• GIVEN MATERIAL
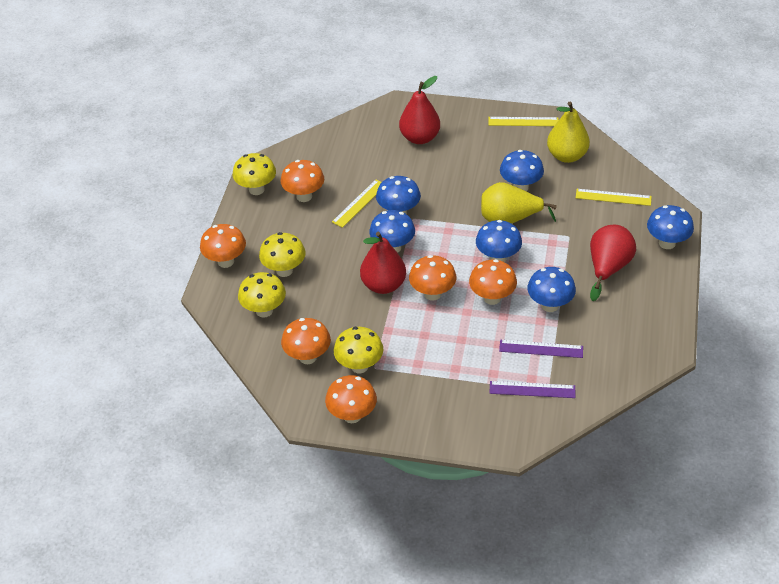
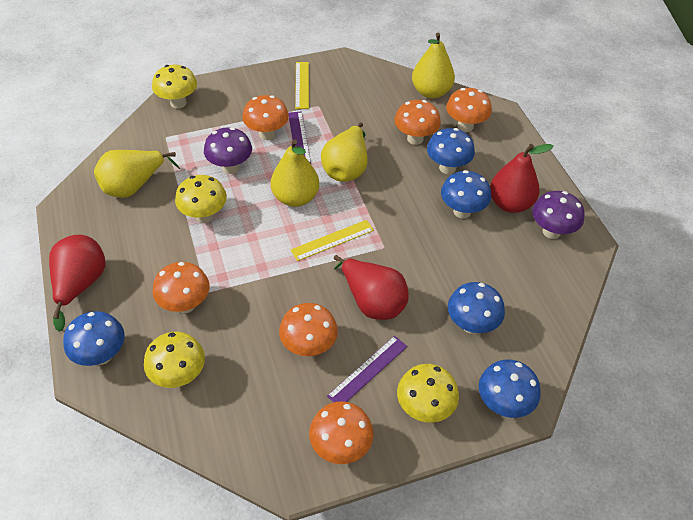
blue mushroom: 6 -> 5
purple mushroom: 0 -> 2
yellow pear: 2 -> 4
yellow ruler: 3 -> 2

• WHAT TO DO
Go through the lines above. Select every one that has the string "mushroom".

• ANSWER SECTION
blue mushroom: 6 -> 5
purple mushroom: 0 -> 2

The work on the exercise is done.